**PROBLEM TO WORK ON**
Begin your copy at the line with "The tree/purple at (516 71 565 175) appeared." in the records below and end it at the line with "The cheese/white moved", restating each line word for word; omit the pictures.

MATERIAL TO PROCESS START

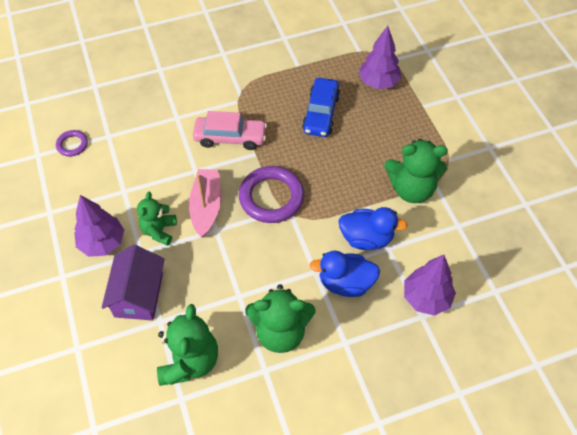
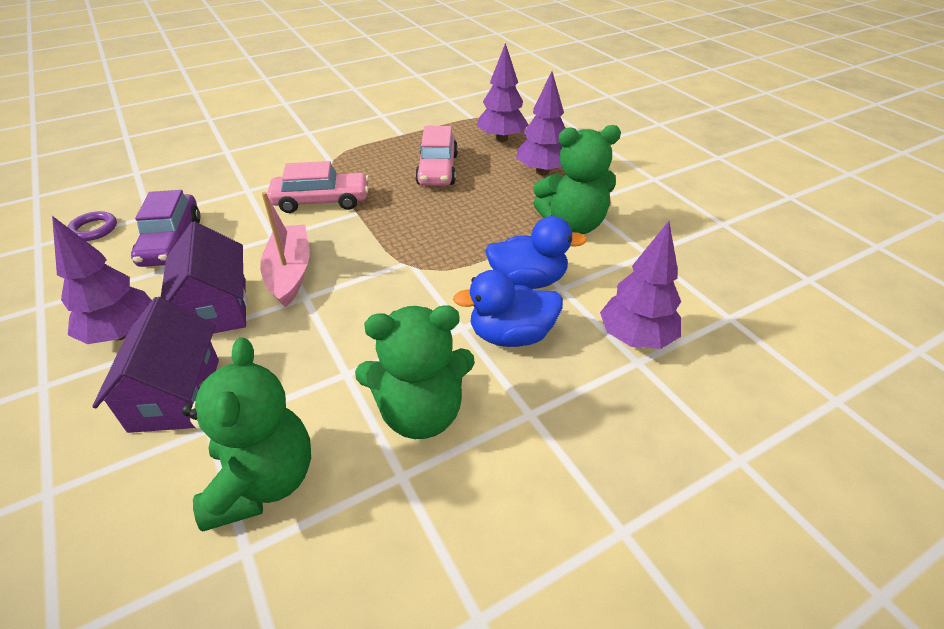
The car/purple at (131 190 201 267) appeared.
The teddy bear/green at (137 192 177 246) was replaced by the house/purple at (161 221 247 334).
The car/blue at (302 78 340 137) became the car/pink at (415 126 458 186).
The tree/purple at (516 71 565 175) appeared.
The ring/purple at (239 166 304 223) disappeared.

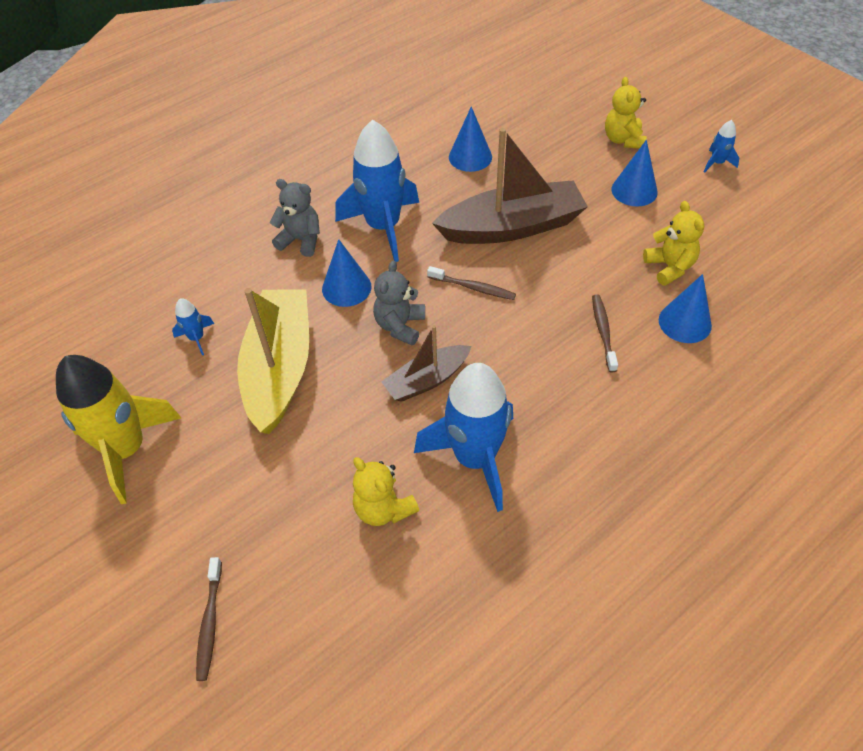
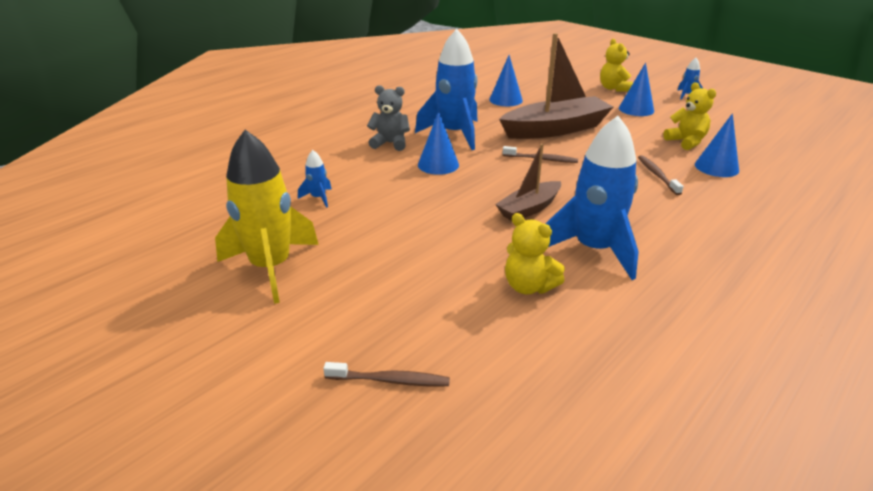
The toothbrush/brown at (196 557 222 681) turned 75 degrees counterclockwise.
The boat/yellow at (237 288 309 434) disappeared.
The teddy bear/grey at (373 260 425 345) disappeared.

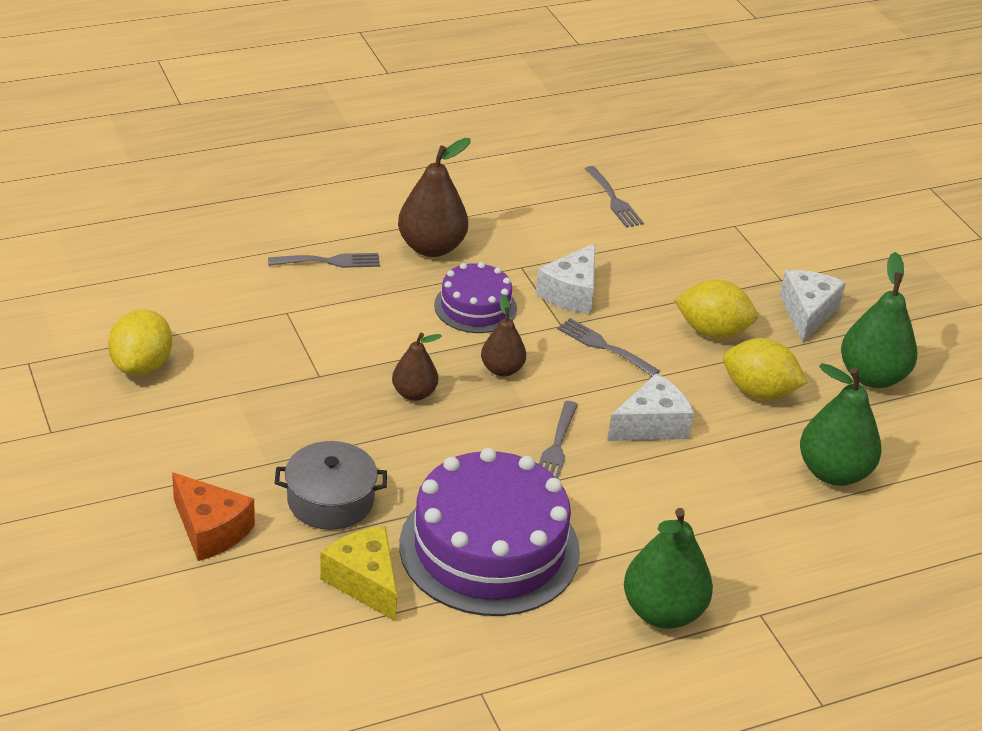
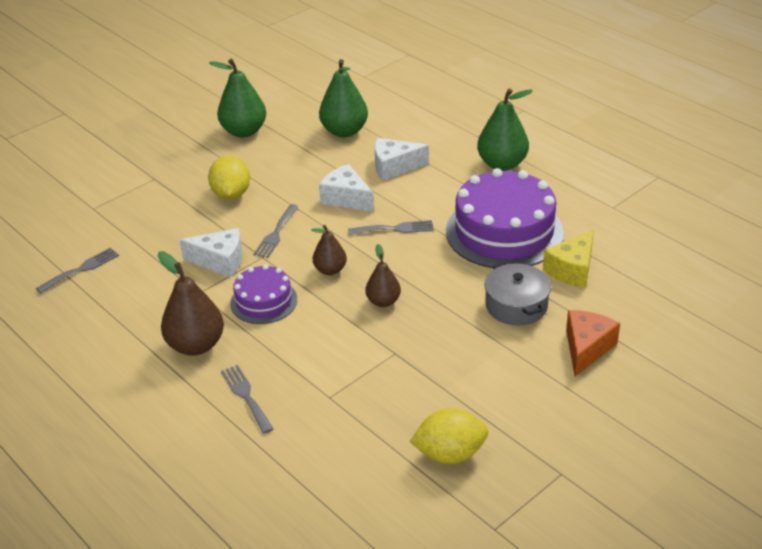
The cheese/white moved from (780 270 846 342) to (375 138 429 181).
The lemon/yellow at (723 338 807 399) disappeared.

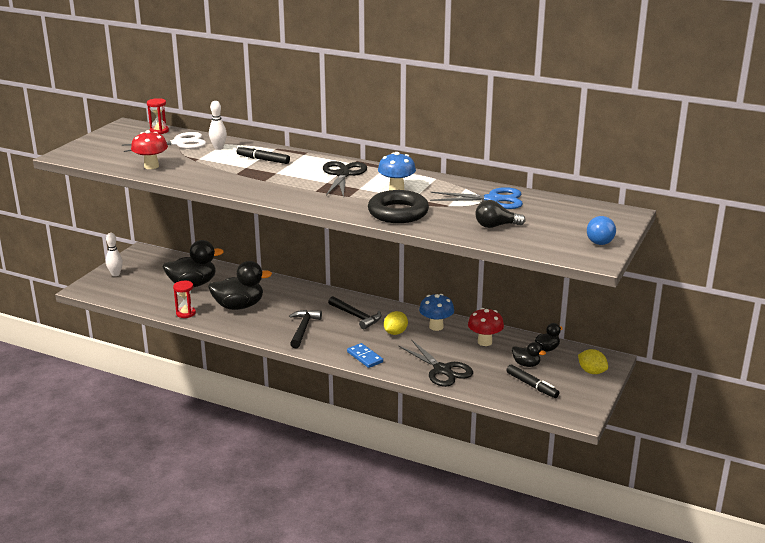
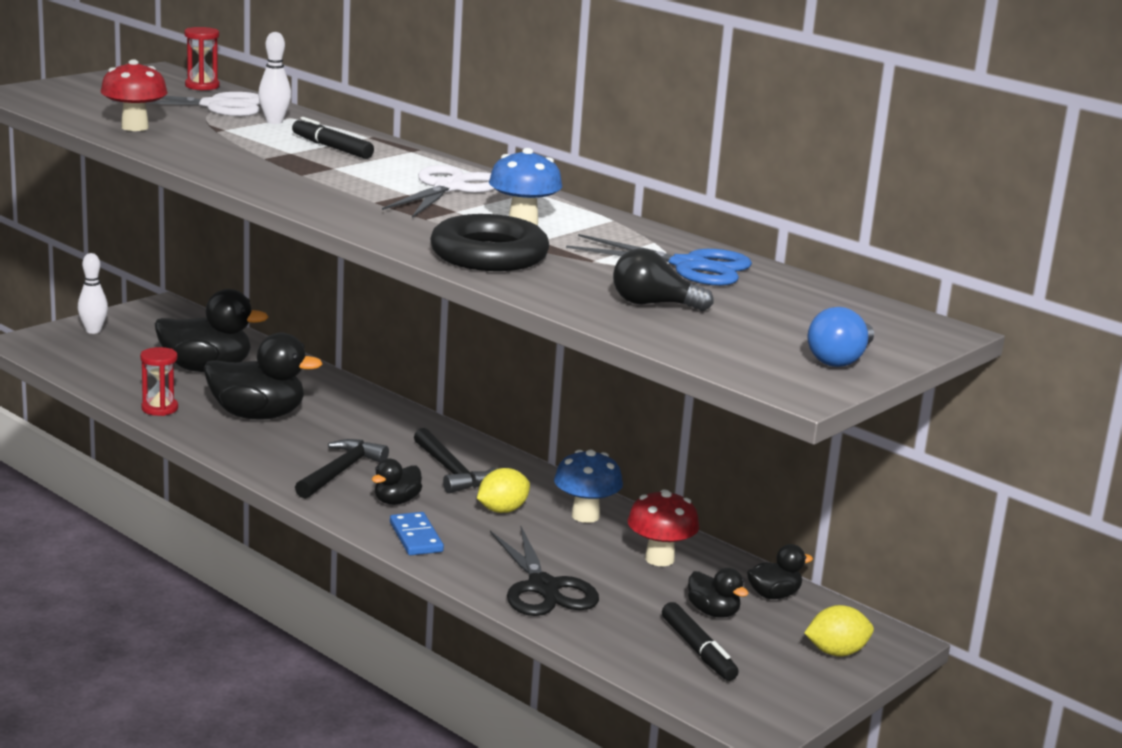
The duck/black at (372 459 422 505) appeared.
The scissors/black at (323 161 367 198) became the scissors/white at (382 165 495 218).
The lemon/yellow at (578 349 608 374) turned 75 degrees counterclockwise.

MATERIAL TO PROCESS END

**EXERCISE ANSWER**
The tree/purple at (516 71 565 175) appeared.
The ring/purple at (239 166 304 223) disappeared.

The toothbrush/brown at (196 557 222 681) turned 75 degrees counterclockwise.
The boat/yellow at (237 288 309 434) disappeared.
The teddy bear/grey at (373 260 425 345) disappeared.

The cheese/white moved from (780 270 846 342) to (375 138 429 181).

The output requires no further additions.